*Exercise details:*
Every line with the string "moved" in it belongs in your answer, so copy them all from the data.

*Material for this task:*
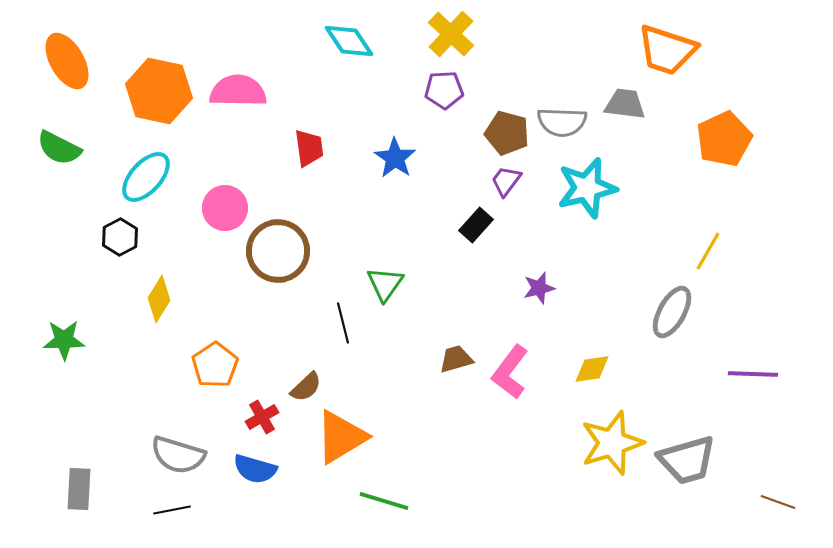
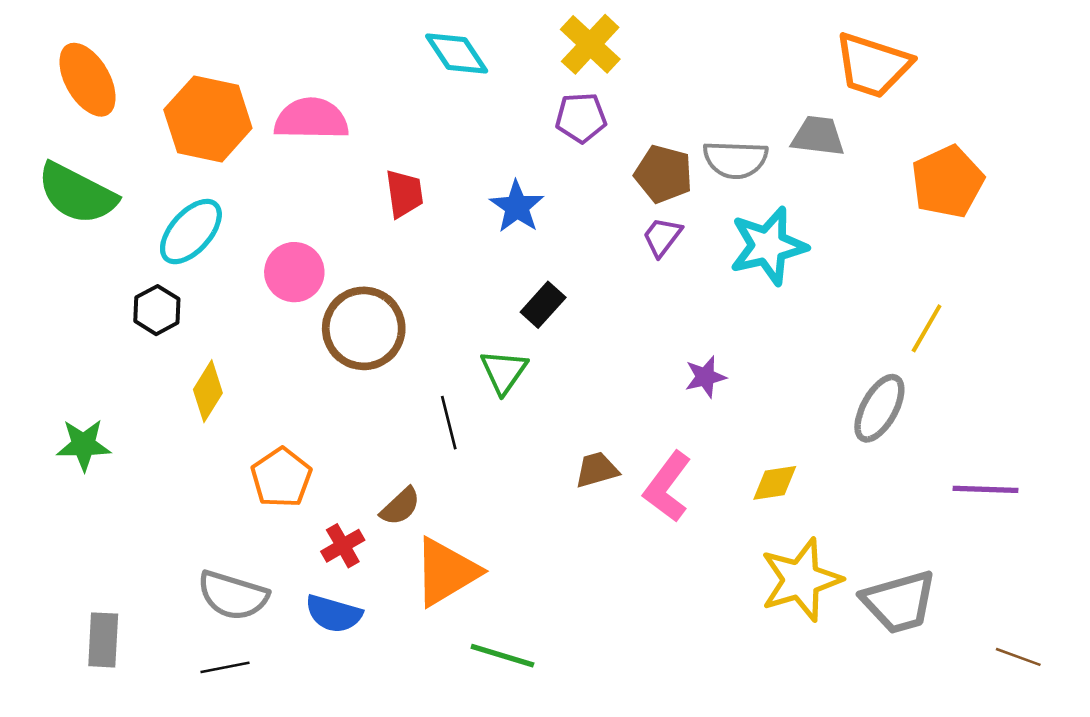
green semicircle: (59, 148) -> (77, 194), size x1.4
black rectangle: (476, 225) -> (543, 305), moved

==

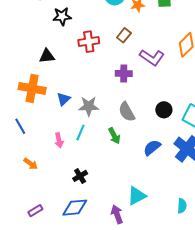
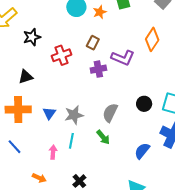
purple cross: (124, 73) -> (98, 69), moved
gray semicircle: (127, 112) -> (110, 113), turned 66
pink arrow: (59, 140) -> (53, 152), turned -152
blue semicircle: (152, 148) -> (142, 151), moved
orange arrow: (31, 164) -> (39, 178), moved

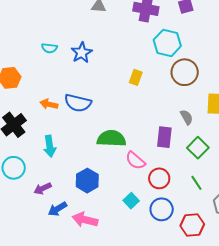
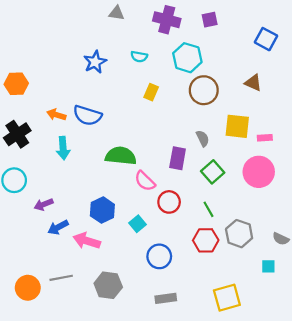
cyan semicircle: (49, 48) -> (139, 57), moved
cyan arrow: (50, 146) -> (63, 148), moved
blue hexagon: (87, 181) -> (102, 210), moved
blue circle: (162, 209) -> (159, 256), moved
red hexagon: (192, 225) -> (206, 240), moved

*Final answer:*
black rectangle: (476, 225) -> (543, 305), moved
purple cross: (124, 73) -> (98, 69), moved
blue semicircle: (152, 148) -> (142, 151), moved
orange arrow: (31, 164) -> (39, 178), moved
cyan semicircle: (49, 48) -> (139, 57), moved
cyan arrow: (50, 146) -> (63, 148), moved
blue hexagon: (87, 181) -> (102, 210), moved
blue circle: (162, 209) -> (159, 256), moved
red hexagon: (192, 225) -> (206, 240), moved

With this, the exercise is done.